Dataset records:
=== Section Start ===

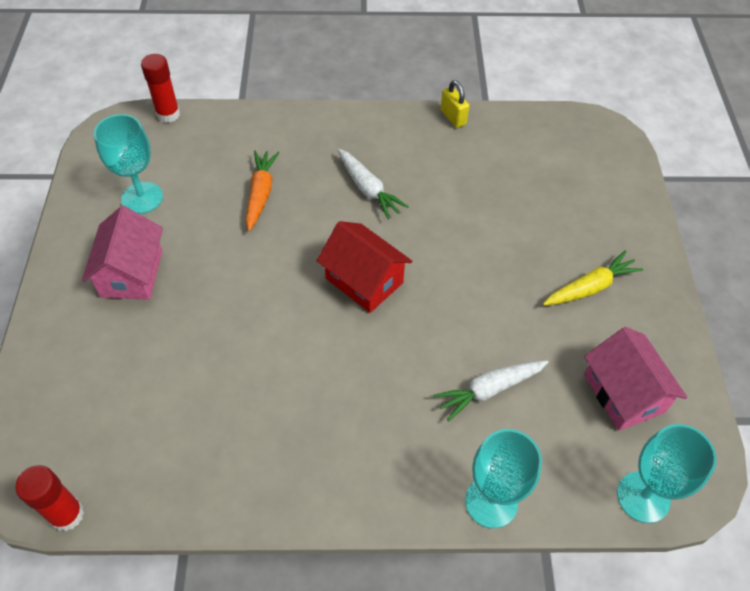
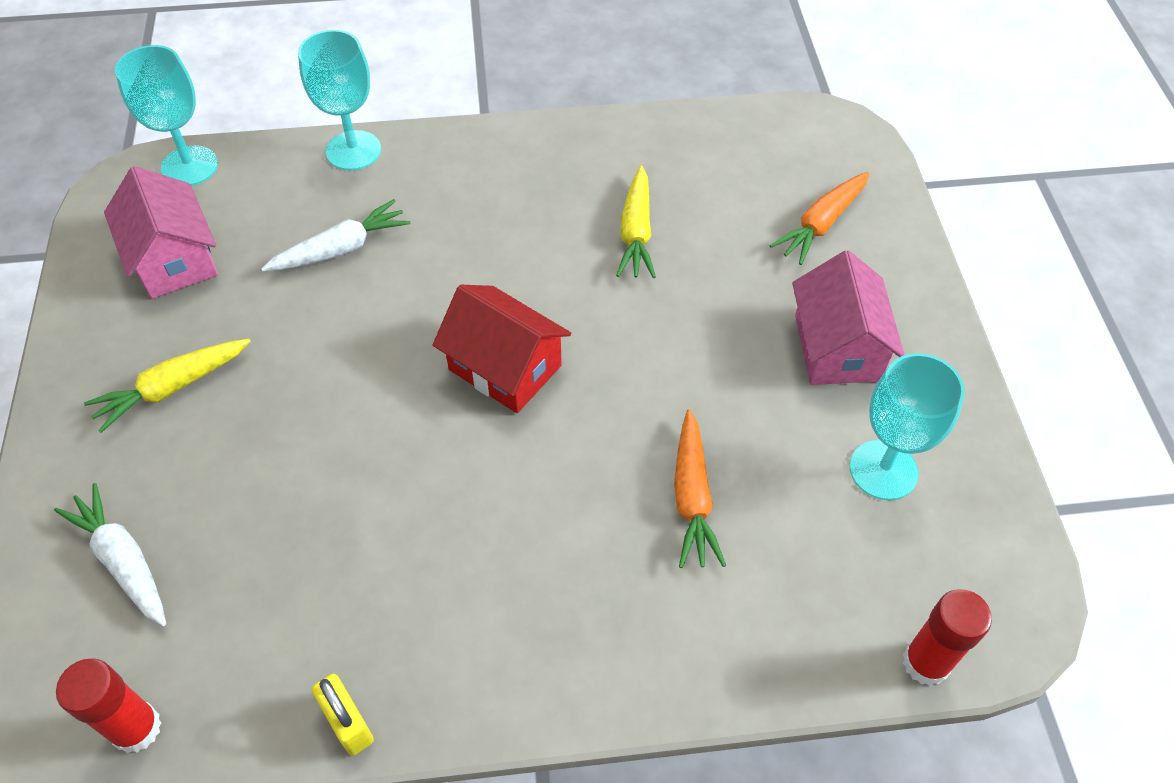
camera: 175 degrees right, 0 degrees up
(67, 515) = (779, 111): red glue stick -> red glue stick (136, 728)
(92, 376) = (821, 224): none -> orange carrot
(246, 383) = (636, 232): none -> yellow carrot
(368, 189) = (511, 526): white carrot -> white carrot (123, 561)

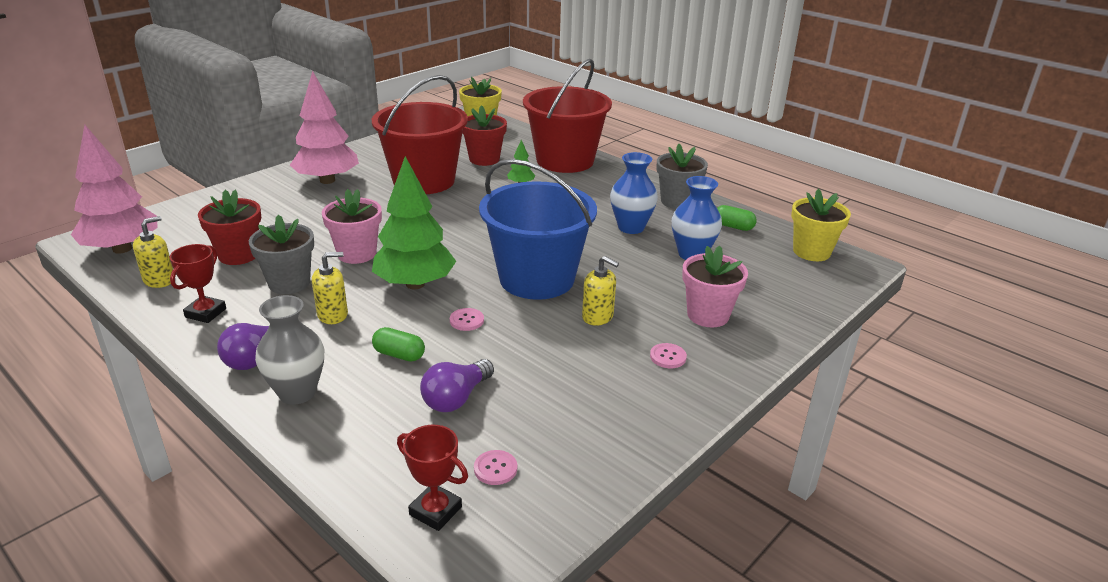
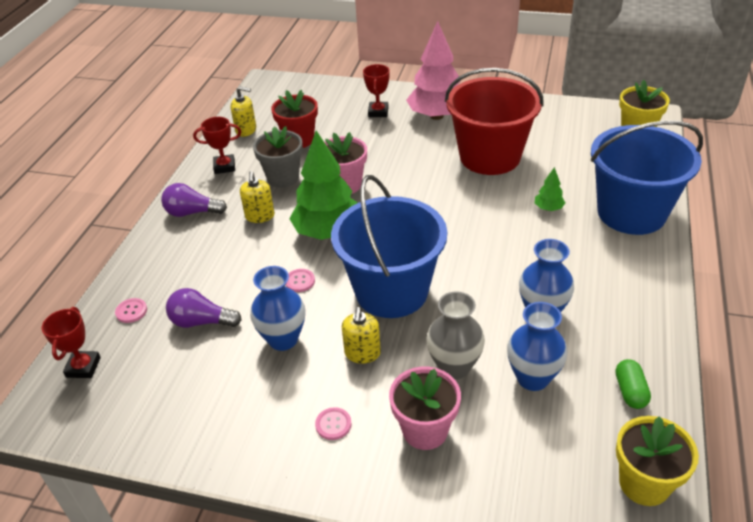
camera: 65 degrees right, 10 degrees up
(122, 249) = (268, 97): pink tree -> none
(270, 202) = (378, 112): none -> red trophy
(297, 392) = (167, 248): grey vase -> grey vase (454, 367)
(333, 315) = (260, 216): yellow soap dispenser -> yellow soap dispenser turned 45 degrees clockwise
(399, 355) = (234, 269): green capsule -> none
(484, 159) = (570, 167): red flower pot -> none
(495, 468) = (135, 377): pink button -> pink button (131, 311)
(537, 353) = (283, 339): none -> blue vase
(565, 160) = (631, 213): red bucket -> blue bucket
(677, 201) = (638, 325): grey flower pot -> none

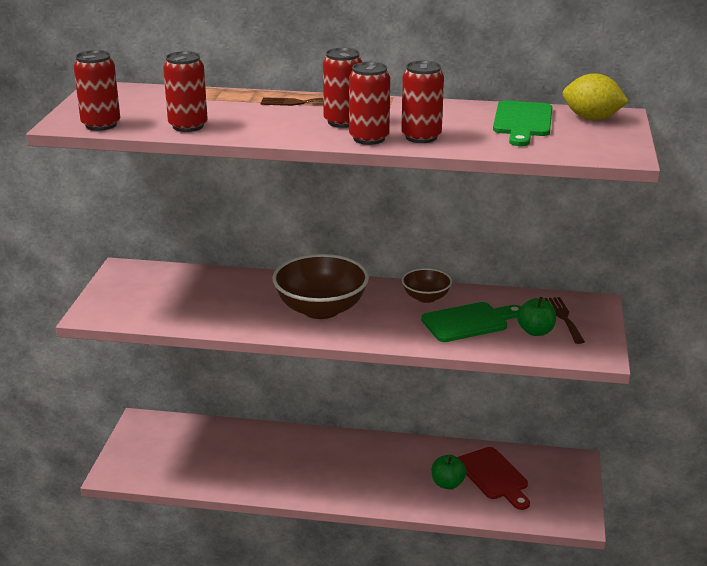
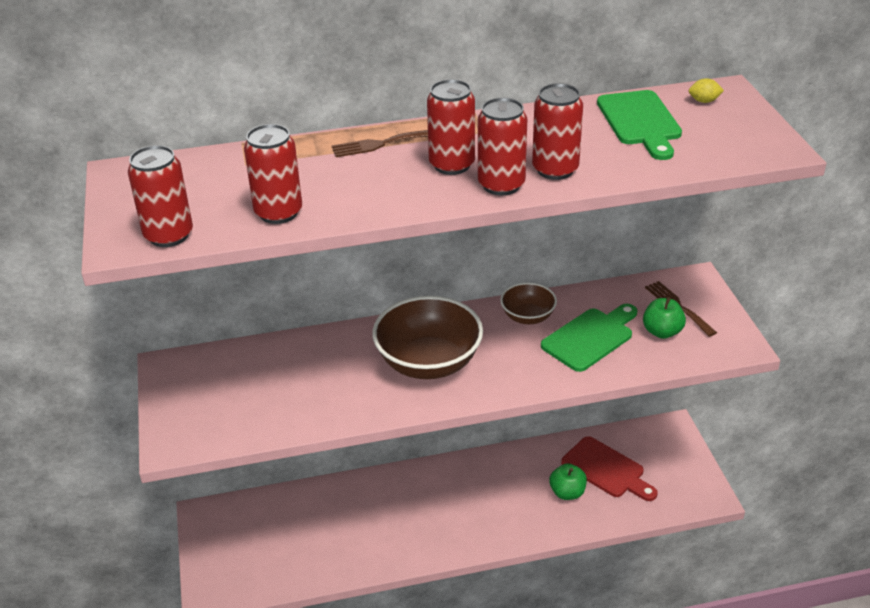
camera: 20 degrees left, 10 degrees up
(592, 118) = (704, 101): yellow lemon -> yellow lemon, size x0.47

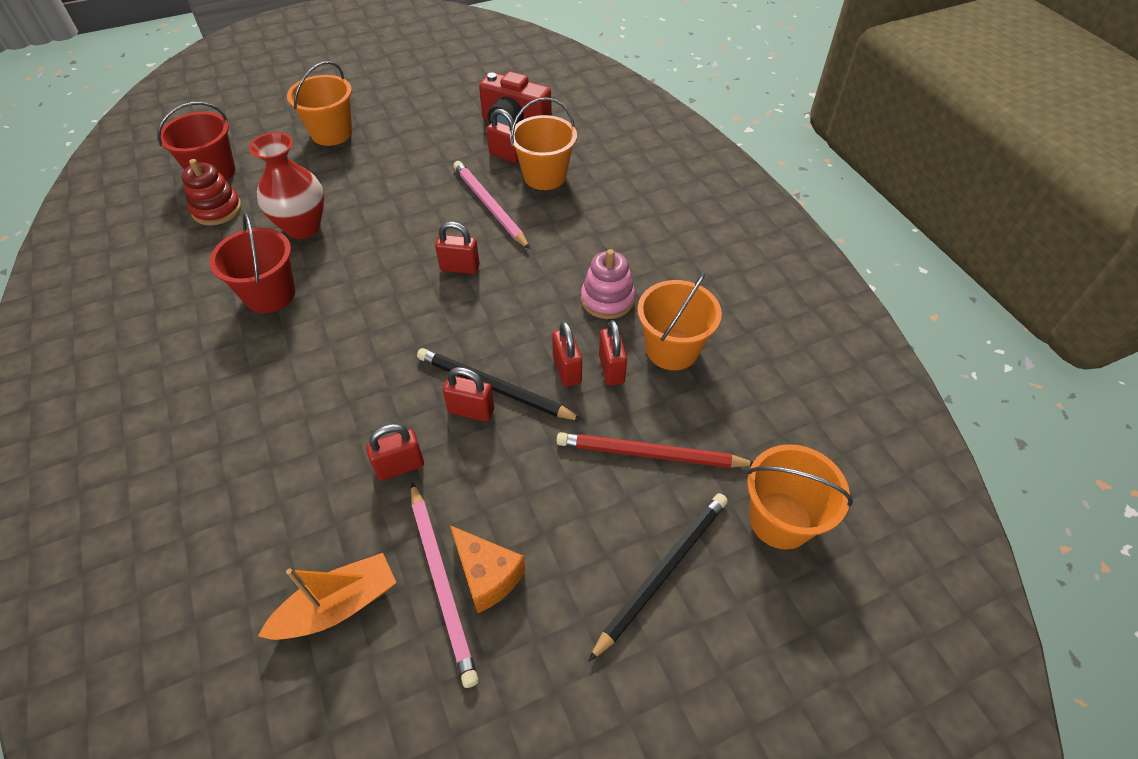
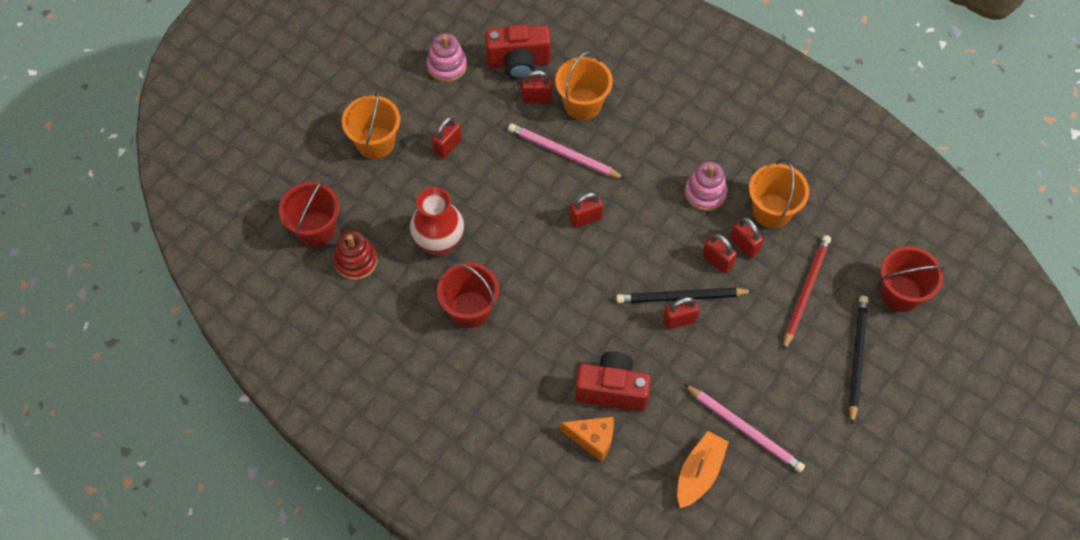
camera: 30 degrees left, 10 degrees up
(330, 446) = (612, 390): none -> red camera
(400, 466) = (666, 379): red padlock -> red padlock (447, 146)
(448, 105) = (447, 66): none -> pink stacking toy
(487, 575) = (766, 412): orange cheese -> orange cheese (593, 439)
(650, 454) = (805, 291): red pencil -> red pencil turned 135 degrees clockwise
(780, 520) = (900, 293): orange bucket -> red bucket

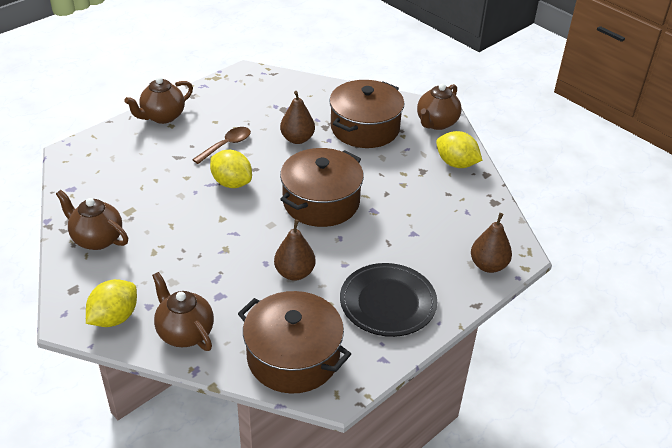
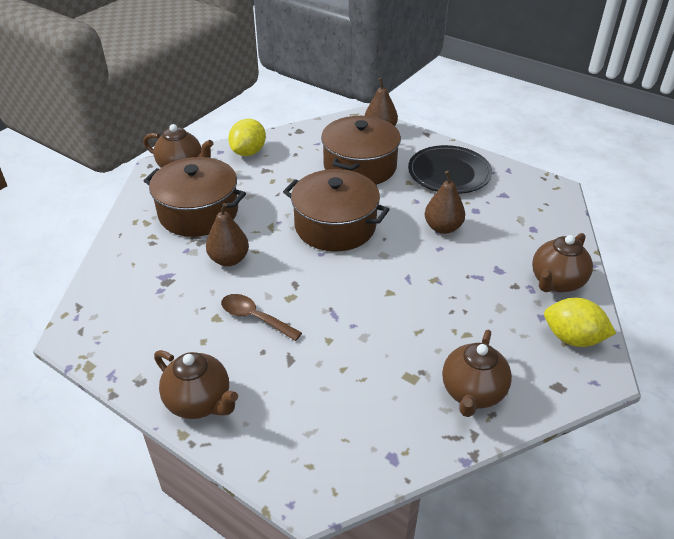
camera: 100 degrees left, 0 degrees up
(231, 183) = (326, 297): yellow lemon -> none
(293, 357) = (537, 213): brown pot -> brown pot (360, 166)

=== Section End ===

**Problem to solve:**
Every line of the data above that includes "left" should be listed.

**Reply to the task:**
camera: 20 degrees left, 10 degrees up
camera: 30 degrees left, 10 degrees up
camera: 100 degrees left, 0 degrees up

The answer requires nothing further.